##### PROVIDED DATA #####

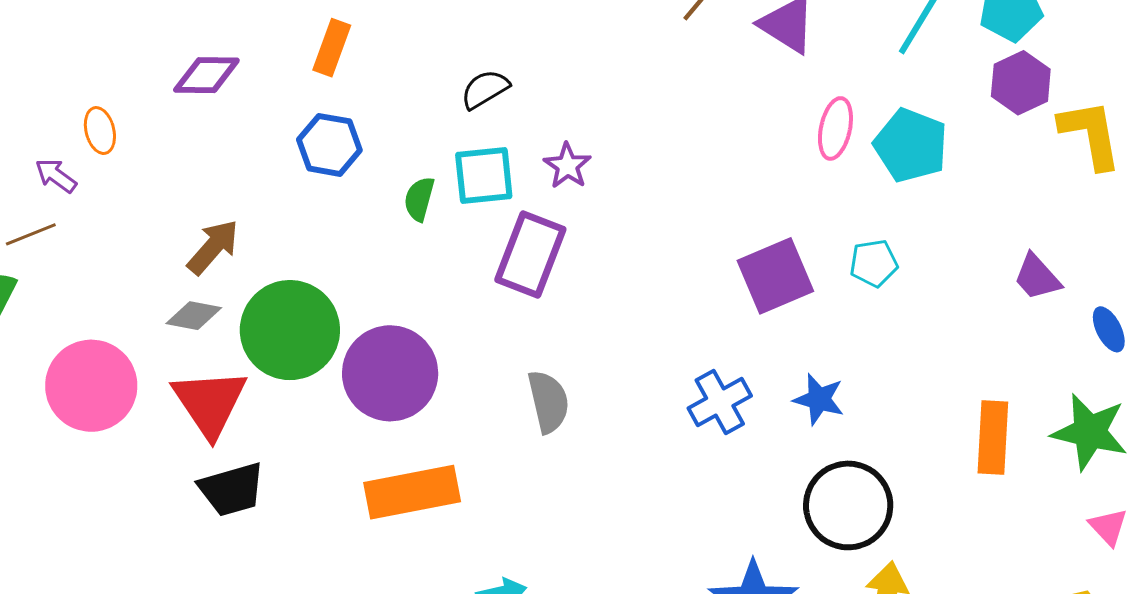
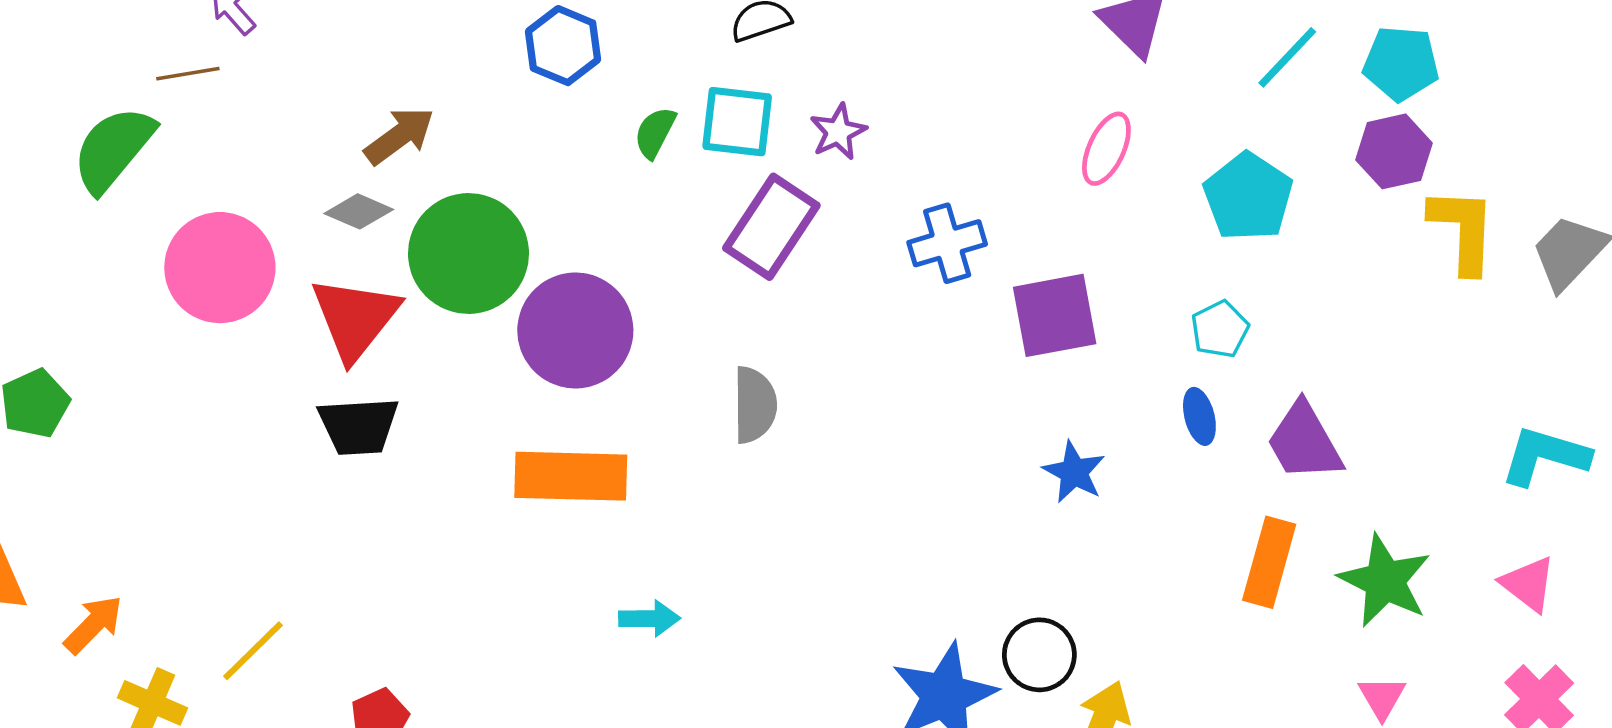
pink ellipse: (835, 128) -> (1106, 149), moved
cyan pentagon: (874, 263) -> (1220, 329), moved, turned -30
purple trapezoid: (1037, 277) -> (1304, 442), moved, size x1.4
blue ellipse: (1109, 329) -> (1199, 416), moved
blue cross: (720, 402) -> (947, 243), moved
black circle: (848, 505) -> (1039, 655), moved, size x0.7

#####

**AIM OF THE TASK**:
The entries above are to be copied exactly, with every picture left out.

**RESULT FOR THIS EXERCISE**:
pink ellipse: (835, 128) -> (1106, 149), moved
cyan pentagon: (874, 263) -> (1220, 329), moved, turned -30
purple trapezoid: (1037, 277) -> (1304, 442), moved, size x1.4
blue ellipse: (1109, 329) -> (1199, 416), moved
blue cross: (720, 402) -> (947, 243), moved
black circle: (848, 505) -> (1039, 655), moved, size x0.7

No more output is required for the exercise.